__Task__.
Copy all lines in the data that contain the string "RADIO".

__Detected change data__.
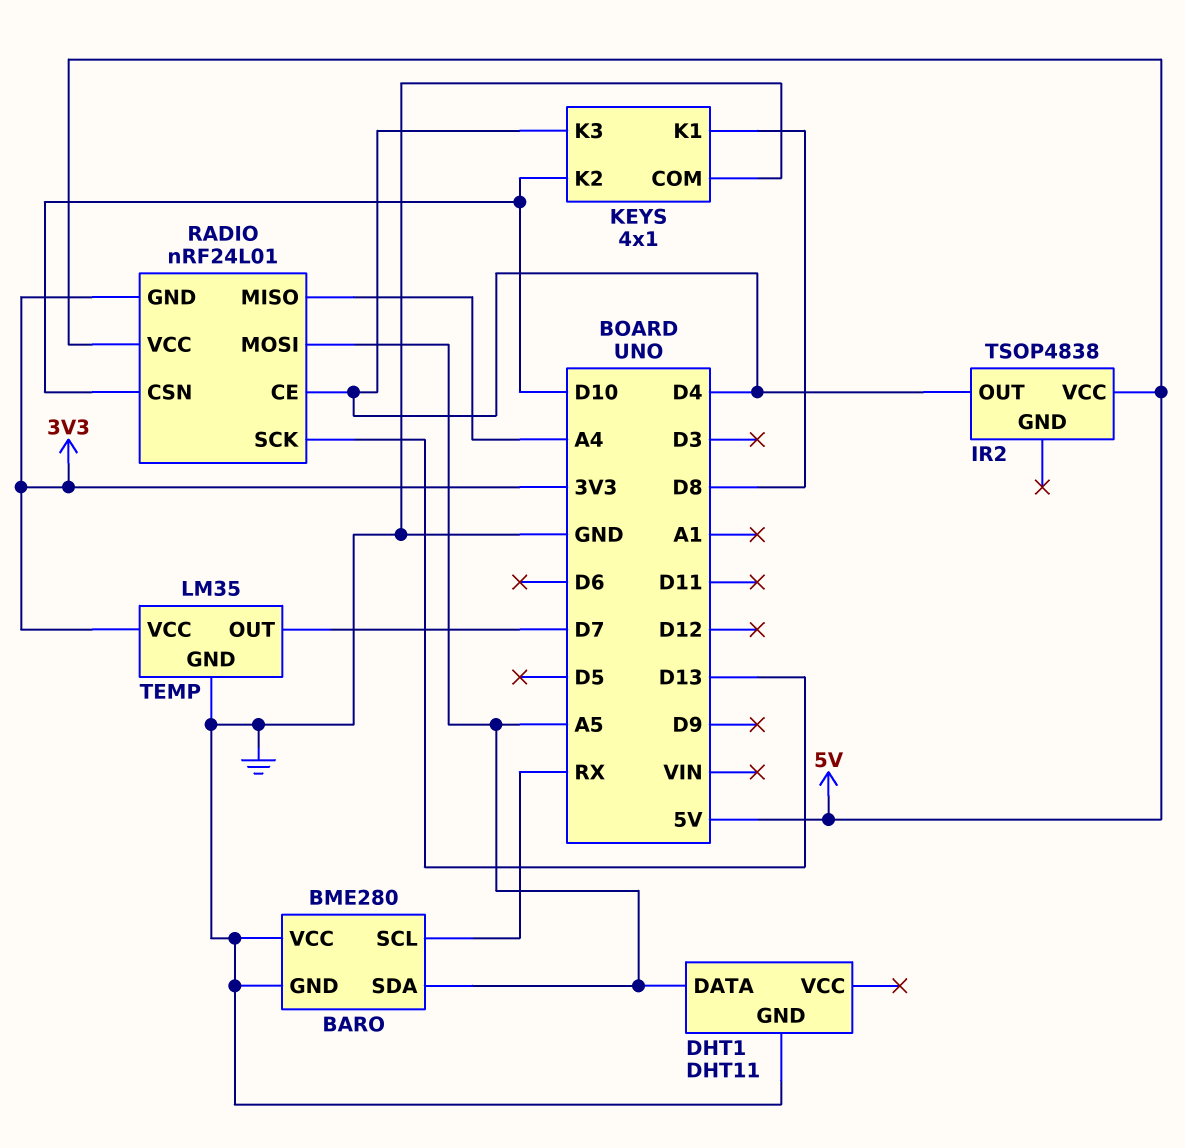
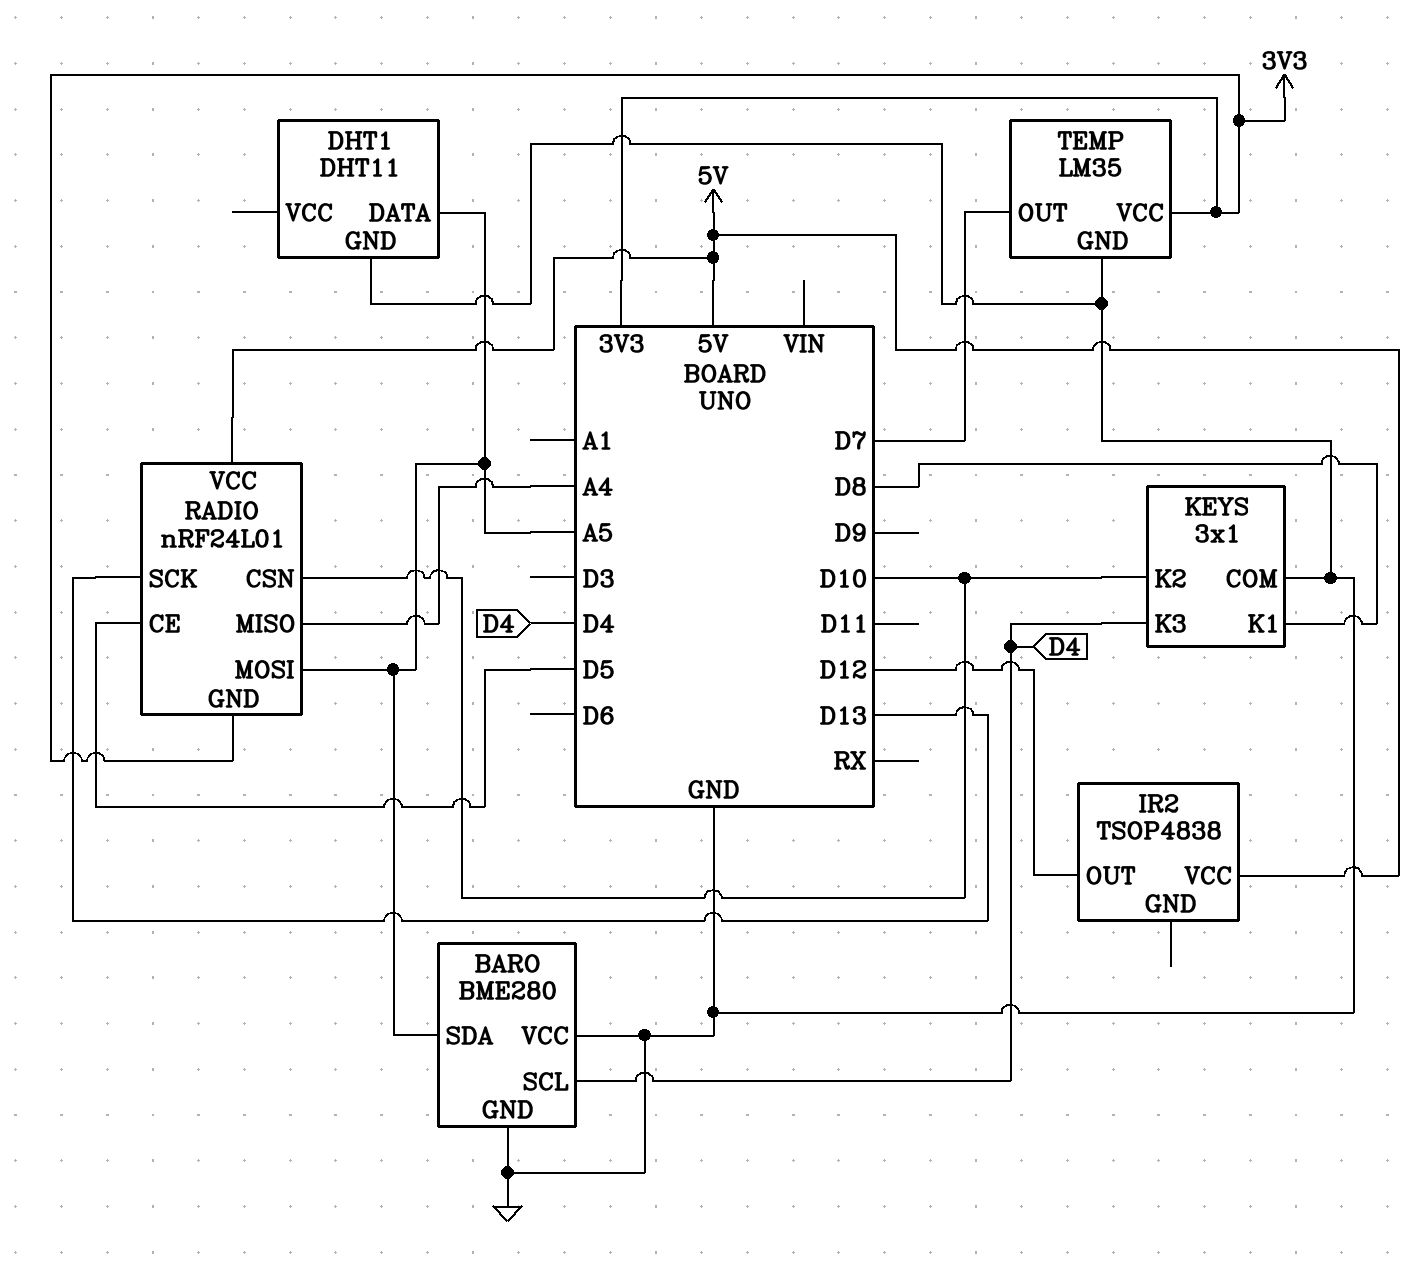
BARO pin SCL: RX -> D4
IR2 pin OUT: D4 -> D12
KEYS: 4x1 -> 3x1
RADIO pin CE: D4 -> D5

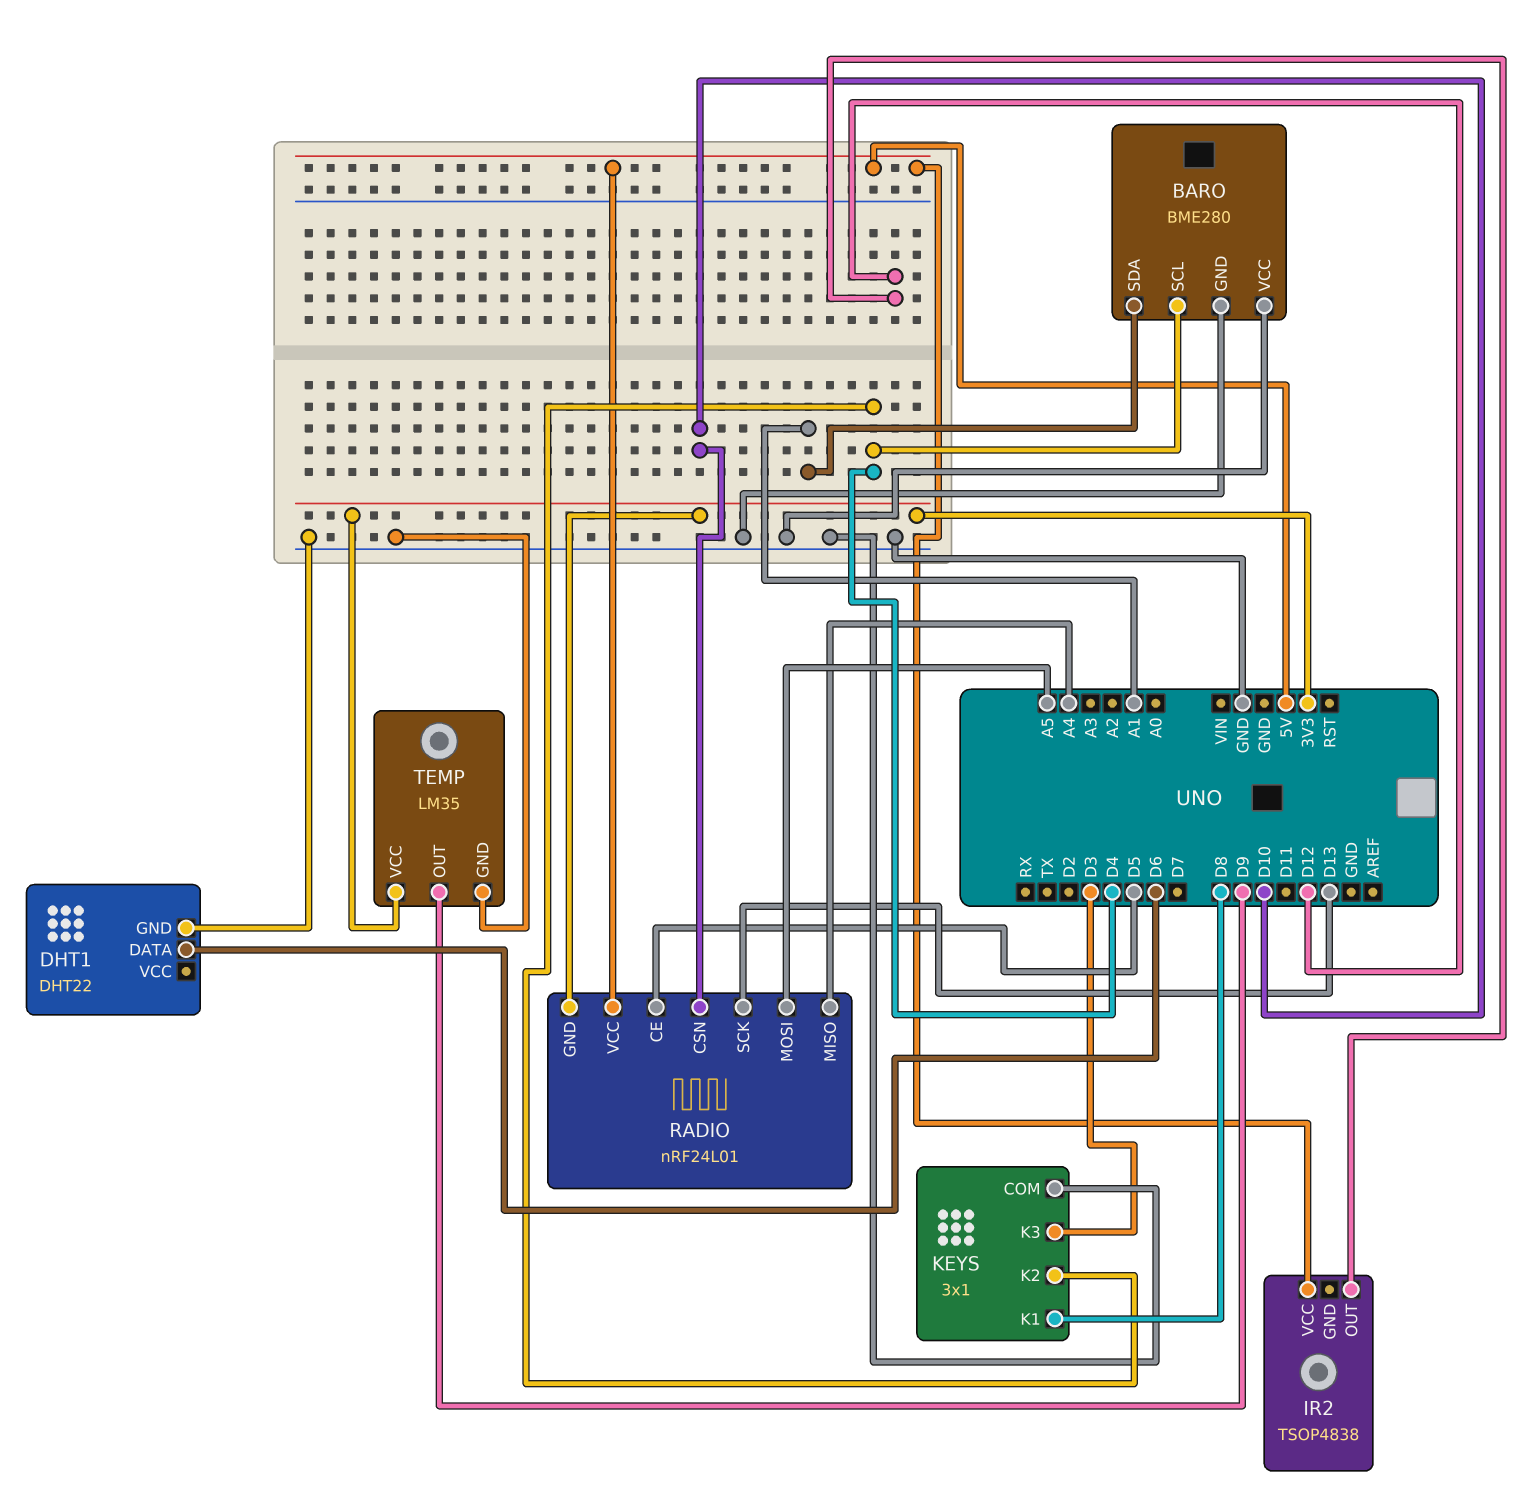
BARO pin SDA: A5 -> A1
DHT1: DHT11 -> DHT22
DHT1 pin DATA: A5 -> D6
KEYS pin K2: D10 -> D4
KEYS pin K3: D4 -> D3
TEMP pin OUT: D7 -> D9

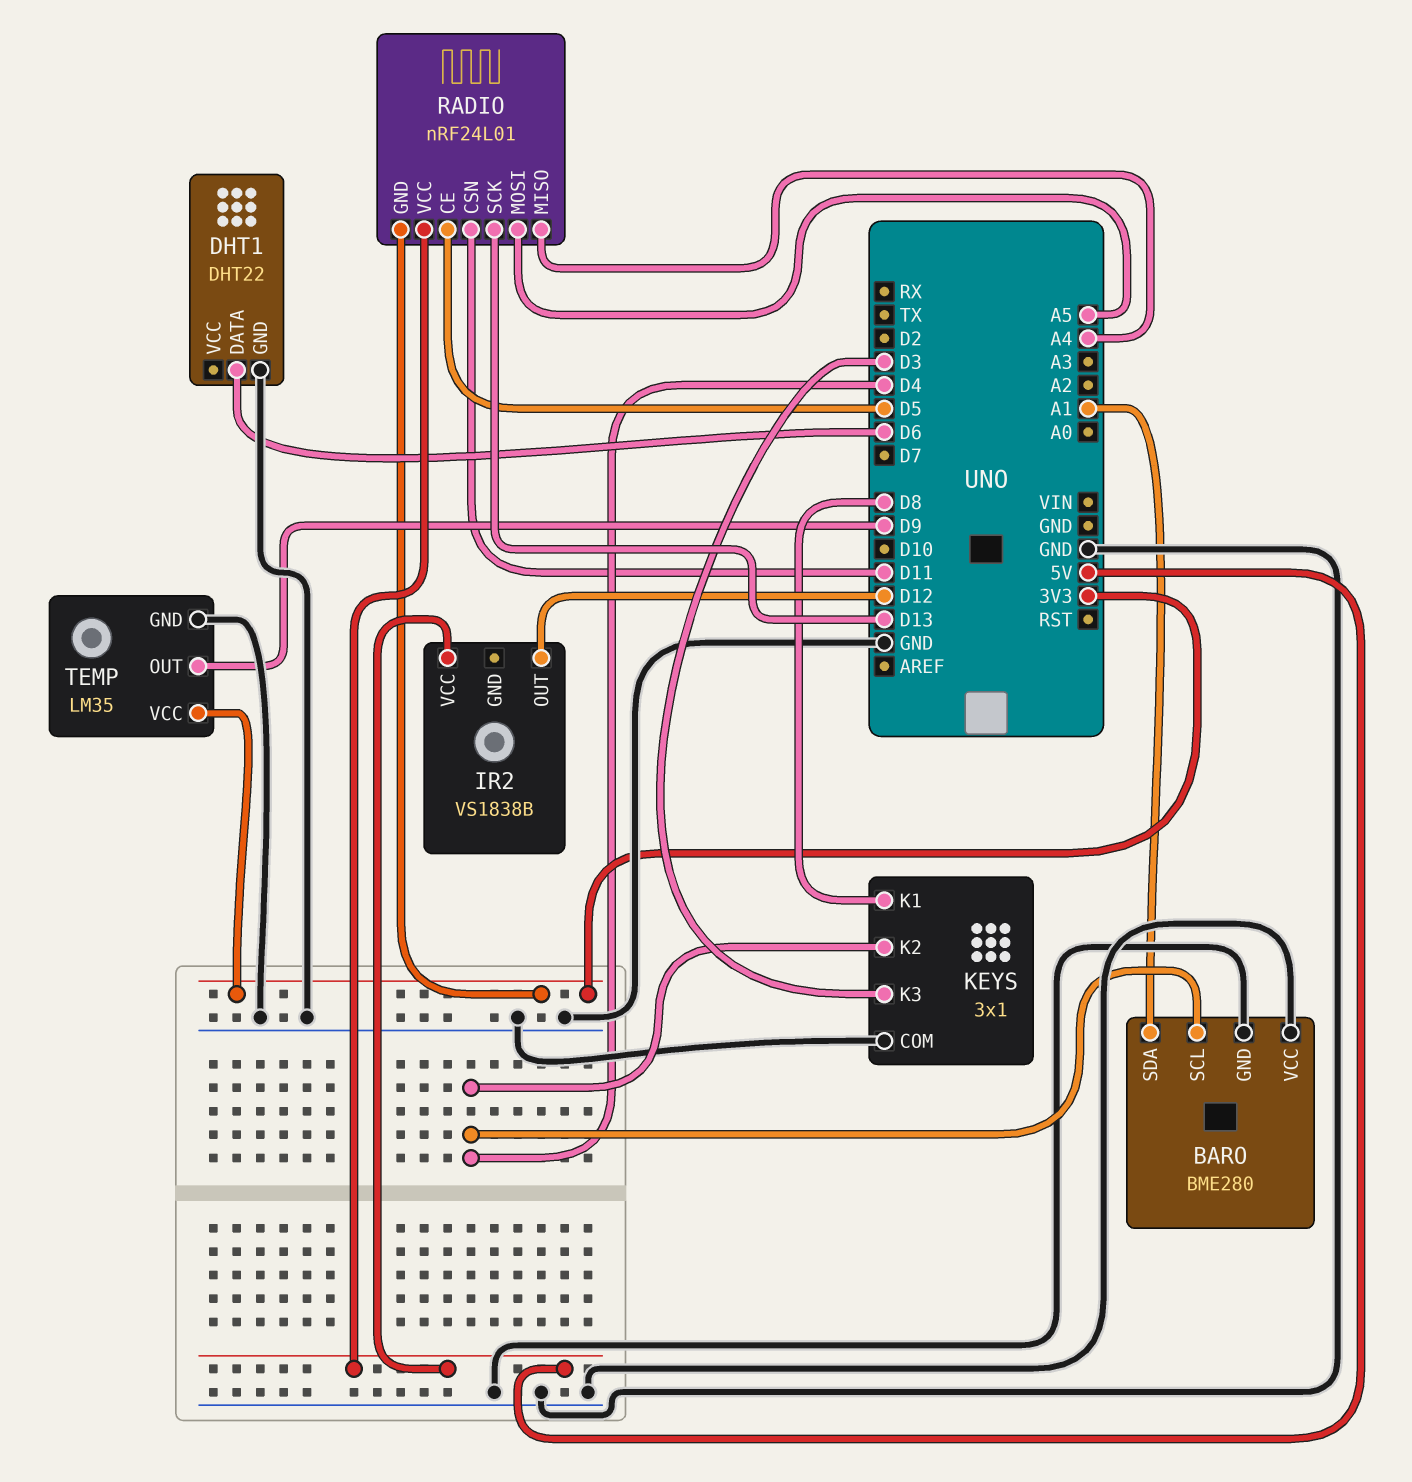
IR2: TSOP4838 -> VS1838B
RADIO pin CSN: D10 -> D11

---

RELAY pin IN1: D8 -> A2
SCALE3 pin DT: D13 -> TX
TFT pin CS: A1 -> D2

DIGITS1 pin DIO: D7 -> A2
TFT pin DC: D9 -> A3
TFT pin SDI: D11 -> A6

__Answer for this exercise__.
RADIO pin CE: D4 -> D5
RADIO pin CSN: D10 -> D11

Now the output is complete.